Supplied entries
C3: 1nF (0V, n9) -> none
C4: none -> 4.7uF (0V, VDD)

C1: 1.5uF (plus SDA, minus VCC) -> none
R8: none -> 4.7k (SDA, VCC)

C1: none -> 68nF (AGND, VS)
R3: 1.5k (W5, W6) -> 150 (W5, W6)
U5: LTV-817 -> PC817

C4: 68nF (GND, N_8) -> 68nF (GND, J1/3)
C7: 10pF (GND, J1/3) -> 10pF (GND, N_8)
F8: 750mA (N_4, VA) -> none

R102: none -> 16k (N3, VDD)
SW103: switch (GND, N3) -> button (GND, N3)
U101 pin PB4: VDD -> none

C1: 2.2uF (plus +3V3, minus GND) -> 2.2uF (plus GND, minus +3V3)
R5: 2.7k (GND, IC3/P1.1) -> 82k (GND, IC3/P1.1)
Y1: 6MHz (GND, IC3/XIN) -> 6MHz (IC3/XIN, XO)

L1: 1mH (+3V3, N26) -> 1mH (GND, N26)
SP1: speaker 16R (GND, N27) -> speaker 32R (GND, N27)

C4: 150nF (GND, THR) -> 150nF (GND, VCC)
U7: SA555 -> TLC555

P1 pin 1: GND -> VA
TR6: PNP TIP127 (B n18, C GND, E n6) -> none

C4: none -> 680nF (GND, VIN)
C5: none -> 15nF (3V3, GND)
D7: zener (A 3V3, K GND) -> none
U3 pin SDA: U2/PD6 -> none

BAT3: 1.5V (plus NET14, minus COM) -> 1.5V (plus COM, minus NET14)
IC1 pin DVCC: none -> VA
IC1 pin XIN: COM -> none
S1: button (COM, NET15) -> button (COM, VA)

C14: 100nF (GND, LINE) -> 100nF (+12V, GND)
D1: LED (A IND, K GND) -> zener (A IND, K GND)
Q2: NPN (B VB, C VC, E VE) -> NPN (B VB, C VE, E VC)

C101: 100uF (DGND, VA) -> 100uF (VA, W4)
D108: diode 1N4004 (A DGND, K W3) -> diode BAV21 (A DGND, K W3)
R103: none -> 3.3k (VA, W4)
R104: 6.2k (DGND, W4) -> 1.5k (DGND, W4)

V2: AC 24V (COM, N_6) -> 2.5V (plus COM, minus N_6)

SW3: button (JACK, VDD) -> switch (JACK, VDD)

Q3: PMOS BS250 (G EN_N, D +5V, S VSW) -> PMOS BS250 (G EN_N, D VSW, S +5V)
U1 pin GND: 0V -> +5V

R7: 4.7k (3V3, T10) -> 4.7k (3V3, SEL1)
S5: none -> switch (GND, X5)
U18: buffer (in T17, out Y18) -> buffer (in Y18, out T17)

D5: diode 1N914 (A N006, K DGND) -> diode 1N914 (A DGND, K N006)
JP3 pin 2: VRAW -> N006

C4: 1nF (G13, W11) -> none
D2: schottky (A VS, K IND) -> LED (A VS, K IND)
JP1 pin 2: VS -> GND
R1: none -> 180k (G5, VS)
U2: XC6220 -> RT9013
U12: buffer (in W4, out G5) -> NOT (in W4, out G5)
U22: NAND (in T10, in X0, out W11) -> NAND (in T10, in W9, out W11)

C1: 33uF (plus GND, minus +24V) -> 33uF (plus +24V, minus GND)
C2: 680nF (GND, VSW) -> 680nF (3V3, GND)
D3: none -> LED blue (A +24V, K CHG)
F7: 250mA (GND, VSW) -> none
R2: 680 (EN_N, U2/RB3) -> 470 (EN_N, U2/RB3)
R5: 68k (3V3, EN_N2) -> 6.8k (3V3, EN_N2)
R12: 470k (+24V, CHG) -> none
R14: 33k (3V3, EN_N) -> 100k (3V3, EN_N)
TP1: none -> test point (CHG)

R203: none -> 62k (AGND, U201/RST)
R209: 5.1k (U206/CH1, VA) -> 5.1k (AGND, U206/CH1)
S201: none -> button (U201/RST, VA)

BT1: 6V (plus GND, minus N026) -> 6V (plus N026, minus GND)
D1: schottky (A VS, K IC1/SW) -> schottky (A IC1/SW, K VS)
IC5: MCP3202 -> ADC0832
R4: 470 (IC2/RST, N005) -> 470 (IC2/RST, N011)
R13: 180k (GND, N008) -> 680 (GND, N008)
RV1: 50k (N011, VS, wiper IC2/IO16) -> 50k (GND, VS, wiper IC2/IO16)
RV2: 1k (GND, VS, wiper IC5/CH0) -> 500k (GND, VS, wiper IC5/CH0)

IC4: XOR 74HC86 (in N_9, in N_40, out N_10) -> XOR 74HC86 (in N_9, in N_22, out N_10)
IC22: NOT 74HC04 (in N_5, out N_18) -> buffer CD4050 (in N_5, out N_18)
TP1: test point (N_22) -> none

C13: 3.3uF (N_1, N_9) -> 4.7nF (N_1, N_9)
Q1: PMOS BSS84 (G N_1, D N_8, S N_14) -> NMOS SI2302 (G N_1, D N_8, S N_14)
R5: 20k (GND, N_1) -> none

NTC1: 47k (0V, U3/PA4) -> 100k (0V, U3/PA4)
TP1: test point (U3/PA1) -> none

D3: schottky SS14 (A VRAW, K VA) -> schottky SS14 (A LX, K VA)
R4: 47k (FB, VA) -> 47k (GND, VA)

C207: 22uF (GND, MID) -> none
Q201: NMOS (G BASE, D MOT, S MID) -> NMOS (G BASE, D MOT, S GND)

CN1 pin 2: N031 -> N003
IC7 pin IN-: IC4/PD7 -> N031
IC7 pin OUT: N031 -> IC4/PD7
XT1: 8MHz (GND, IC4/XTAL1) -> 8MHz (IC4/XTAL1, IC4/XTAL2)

The problem
Every word of the data above should be given again, exactly as it stands.

Your response
C3: 1nF (0V, n9) -> none
C4: none -> 4.7uF (0V, VDD)

C1: 1.5uF (plus SDA, minus VCC) -> none
R8: none -> 4.7k (SDA, VCC)

C1: none -> 68nF (AGND, VS)
R3: 1.5k (W5, W6) -> 150 (W5, W6)
U5: LTV-817 -> PC817

C4: 68nF (GND, N_8) -> 68nF (GND, J1/3)
C7: 10pF (GND, J1/3) -> 10pF (GND, N_8)
F8: 750mA (N_4, VA) -> none

R102: none -> 16k (N3, VDD)
SW103: switch (GND, N3) -> button (GND, N3)
U101 pin PB4: VDD -> none

C1: 2.2uF (plus +3V3, minus GND) -> 2.2uF (plus GND, minus +3V3)
R5: 2.7k (GND, IC3/P1.1) -> 82k (GND, IC3/P1.1)
Y1: 6MHz (GND, IC3/XIN) -> 6MHz (IC3/XIN, XO)

L1: 1mH (+3V3, N26) -> 1mH (GND, N26)
SP1: speaker 16R (GND, N27) -> speaker 32R (GND, N27)

C4: 150nF (GND, THR) -> 150nF (GND, VCC)
U7: SA555 -> TLC555

P1 pin 1: GND -> VA
TR6: PNP TIP127 (B n18, C GND, E n6) -> none

C4: none -> 680nF (GND, VIN)
C5: none -> 15nF (3V3, GND)
D7: zener (A 3V3, K GND) -> none
U3 pin SDA: U2/PD6 -> none

BAT3: 1.5V (plus NET14, minus COM) -> 1.5V (plus COM, minus NET14)
IC1 pin DVCC: none -> VA
IC1 pin XIN: COM -> none
S1: button (COM, NET15) -> button (COM, VA)

C14: 100nF (GND, LINE) -> 100nF (+12V, GND)
D1: LED (A IND, K GND) -> zener (A IND, K GND)
Q2: NPN (B VB, C VC, E VE) -> NPN (B VB, C VE, E VC)

C101: 100uF (DGND, VA) -> 100uF (VA, W4)
D108: diode 1N4004 (A DGND, K W3) -> diode BAV21 (A DGND, K W3)
R103: none -> 3.3k (VA, W4)
R104: 6.2k (DGND, W4) -> 1.5k (DGND, W4)

V2: AC 24V (COM, N_6) -> 2.5V (plus COM, minus N_6)

SW3: button (JACK, VDD) -> switch (JACK, VDD)

Q3: PMOS BS250 (G EN_N, D +5V, S VSW) -> PMOS BS250 (G EN_N, D VSW, S +5V)
U1 pin GND: 0V -> +5V

R7: 4.7k (3V3, T10) -> 4.7k (3V3, SEL1)
S5: none -> switch (GND, X5)
U18: buffer (in T17, out Y18) -> buffer (in Y18, out T17)

D5: diode 1N914 (A N006, K DGND) -> diode 1N914 (A DGND, K N006)
JP3 pin 2: VRAW -> N006

C4: 1nF (G13, W11) -> none
D2: schottky (A VS, K IND) -> LED (A VS, K IND)
JP1 pin 2: VS -> GND
R1: none -> 180k (G5, VS)
U2: XC6220 -> RT9013
U12: buffer (in W4, out G5) -> NOT (in W4, out G5)
U22: NAND (in T10, in X0, out W11) -> NAND (in T10, in W9, out W11)

C1: 33uF (plus GND, minus +24V) -> 33uF (plus +24V, minus GND)
C2: 680nF (GND, VSW) -> 680nF (3V3, GND)
D3: none -> LED blue (A +24V, K CHG)
F7: 250mA (GND, VSW) -> none
R2: 680 (EN_N, U2/RB3) -> 470 (EN_N, U2/RB3)
R5: 68k (3V3, EN_N2) -> 6.8k (3V3, EN_N2)
R12: 470k (+24V, CHG) -> none
R14: 33k (3V3, EN_N) -> 100k (3V3, EN_N)
TP1: none -> test point (CHG)

R203: none -> 62k (AGND, U201/RST)
R209: 5.1k (U206/CH1, VA) -> 5.1k (AGND, U206/CH1)
S201: none -> button (U201/RST, VA)

BT1: 6V (plus GND, minus N026) -> 6V (plus N026, minus GND)
D1: schottky (A VS, K IC1/SW) -> schottky (A IC1/SW, K VS)
IC5: MCP3202 -> ADC0832
R4: 470 (IC2/RST, N005) -> 470 (IC2/RST, N011)
R13: 180k (GND, N008) -> 680 (GND, N008)
RV1: 50k (N011, VS, wiper IC2/IO16) -> 50k (GND, VS, wiper IC2/IO16)
RV2: 1k (GND, VS, wiper IC5/CH0) -> 500k (GND, VS, wiper IC5/CH0)

IC4: XOR 74HC86 (in N_9, in N_40, out N_10) -> XOR 74HC86 (in N_9, in N_22, out N_10)
IC22: NOT 74HC04 (in N_5, out N_18) -> buffer CD4050 (in N_5, out N_18)
TP1: test point (N_22) -> none

C13: 3.3uF (N_1, N_9) -> 4.7nF (N_1, N_9)
Q1: PMOS BSS84 (G N_1, D N_8, S N_14) -> NMOS SI2302 (G N_1, D N_8, S N_14)
R5: 20k (GND, N_1) -> none

NTC1: 47k (0V, U3/PA4) -> 100k (0V, U3/PA4)
TP1: test point (U3/PA1) -> none

D3: schottky SS14 (A VRAW, K VA) -> schottky SS14 (A LX, K VA)
R4: 47k (FB, VA) -> 47k (GND, VA)

C207: 22uF (GND, MID) -> none
Q201: NMOS (G BASE, D MOT, S MID) -> NMOS (G BASE, D MOT, S GND)

CN1 pin 2: N031 -> N003
IC7 pin IN-: IC4/PD7 -> N031
IC7 pin OUT: N031 -> IC4/PD7
XT1: 8MHz (GND, IC4/XTAL1) -> 8MHz (IC4/XTAL1, IC4/XTAL2)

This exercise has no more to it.